:: YOUR INSTRUCTIONS ::
In the listing below, locate the line with "red square: (317, 143) -> (645, 317), moved" and the line with "red rectangle: (487, 29) -> (528, 34), moved", then output both and everything between them exactly, minus any pictures.

++++

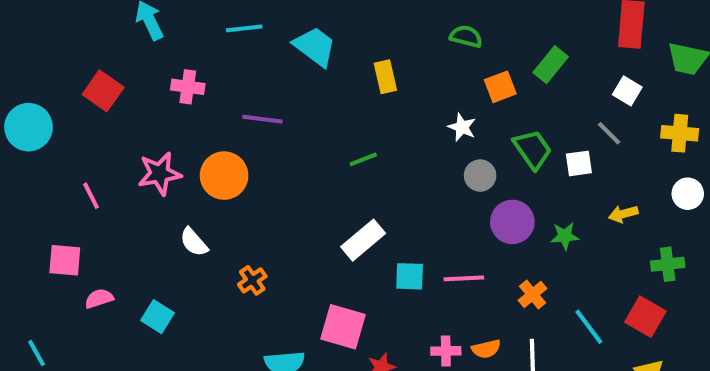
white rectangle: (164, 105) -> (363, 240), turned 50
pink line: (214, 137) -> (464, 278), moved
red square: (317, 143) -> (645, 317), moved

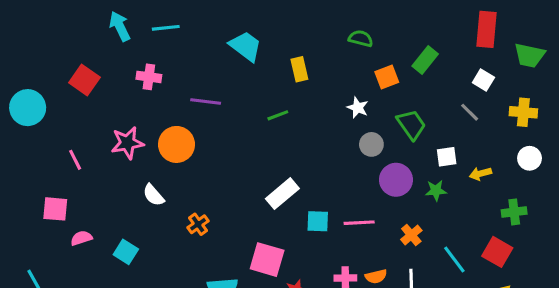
cyan line: (244, 28) -> (166, 28), moved
green line: (363, 159) -> (278, 115), moved
white square: (579, 163) -> (447, 157), moved

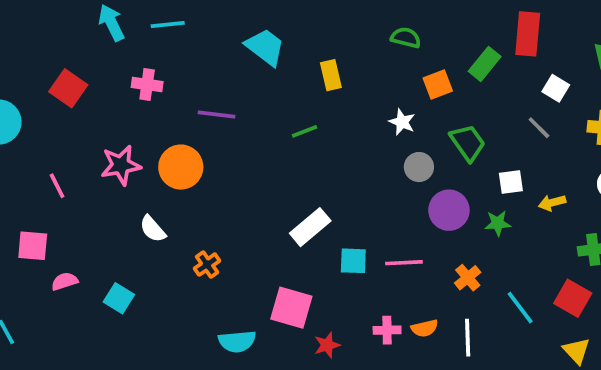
red rectangle: (487, 29) -> (528, 34), moved

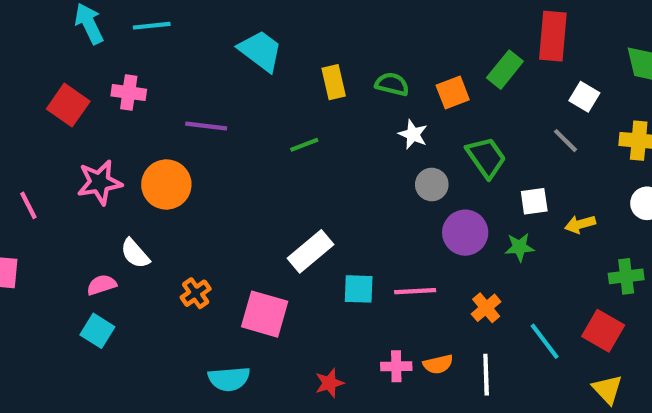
green semicircle: (406, 38) -> (392, 84), moved
red square: (68, 88) -> (68, 105), moved
pink semicircle: (65, 281) -> (102, 285), moved
pink square: (291, 308) -> (265, 314), moved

++++

:: SOLUTION ::
red square: (317, 143) -> (645, 317), moved

cyan line: (244, 28) -> (166, 28), moved
green line: (363, 159) -> (278, 115), moved
white square: (579, 163) -> (447, 157), moved

red rectangle: (487, 29) -> (528, 34), moved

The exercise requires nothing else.